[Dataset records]
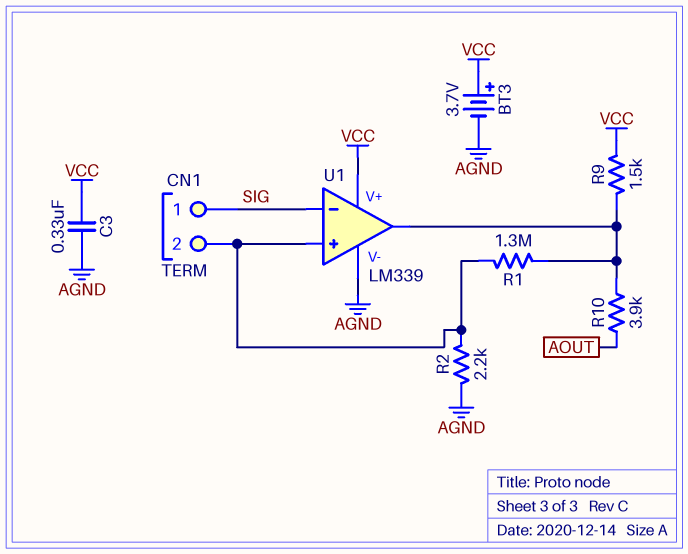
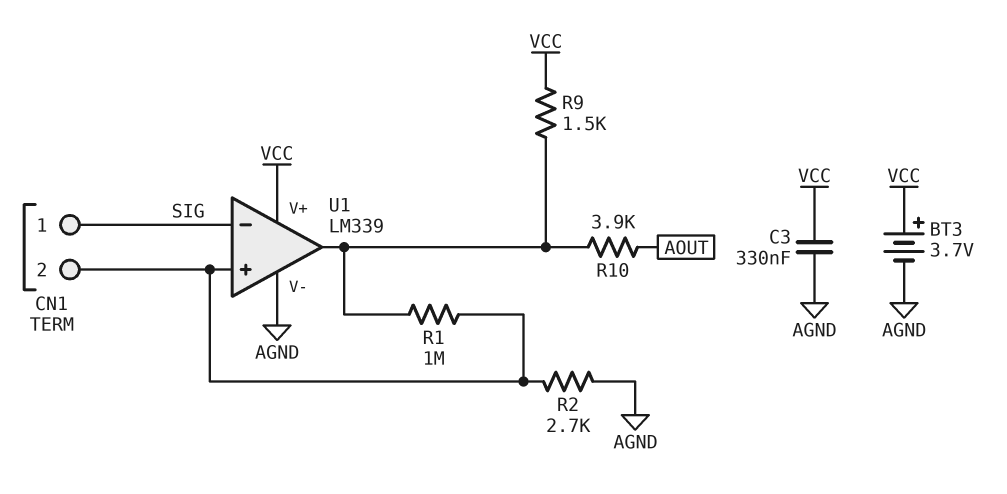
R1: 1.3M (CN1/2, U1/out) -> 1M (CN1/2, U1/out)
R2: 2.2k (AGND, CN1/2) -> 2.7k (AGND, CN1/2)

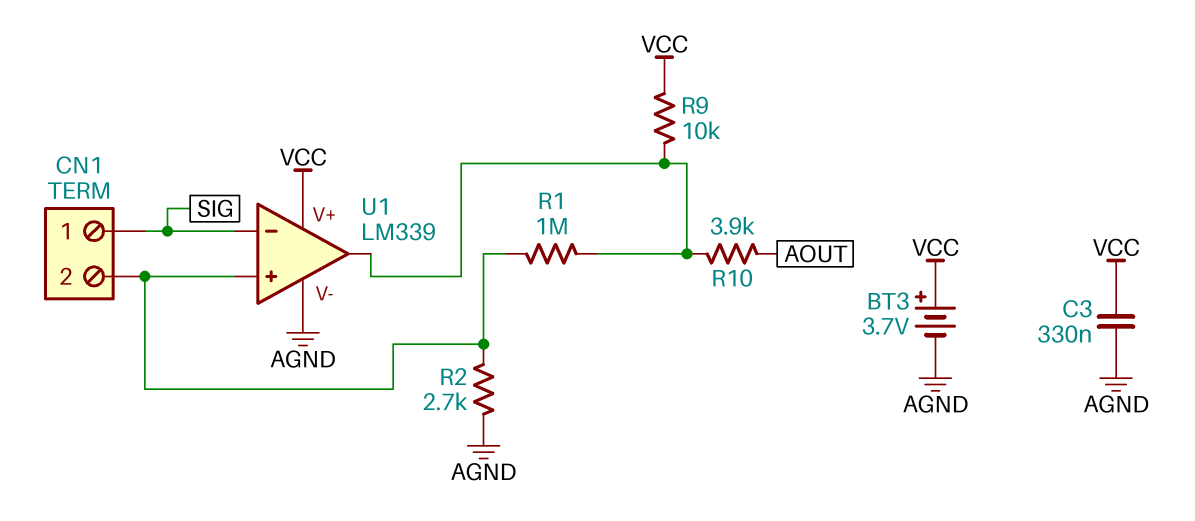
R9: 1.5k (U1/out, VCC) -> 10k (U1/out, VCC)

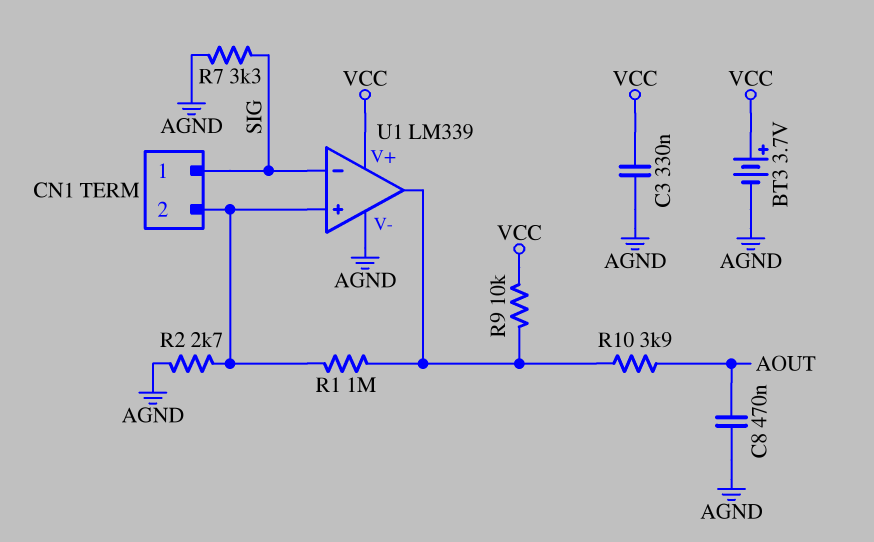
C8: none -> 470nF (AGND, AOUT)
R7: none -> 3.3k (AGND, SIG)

--

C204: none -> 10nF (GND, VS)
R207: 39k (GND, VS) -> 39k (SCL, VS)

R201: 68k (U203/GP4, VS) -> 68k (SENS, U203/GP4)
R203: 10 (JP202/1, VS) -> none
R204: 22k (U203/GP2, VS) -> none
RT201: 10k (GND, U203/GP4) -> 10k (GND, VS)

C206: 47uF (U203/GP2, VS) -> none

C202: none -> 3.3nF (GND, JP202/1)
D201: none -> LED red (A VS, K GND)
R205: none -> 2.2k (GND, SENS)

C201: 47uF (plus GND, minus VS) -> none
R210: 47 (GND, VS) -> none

Activity:
If a line in the records includes "SENS", it counts toward the total; report that total by itself.

Response area:
2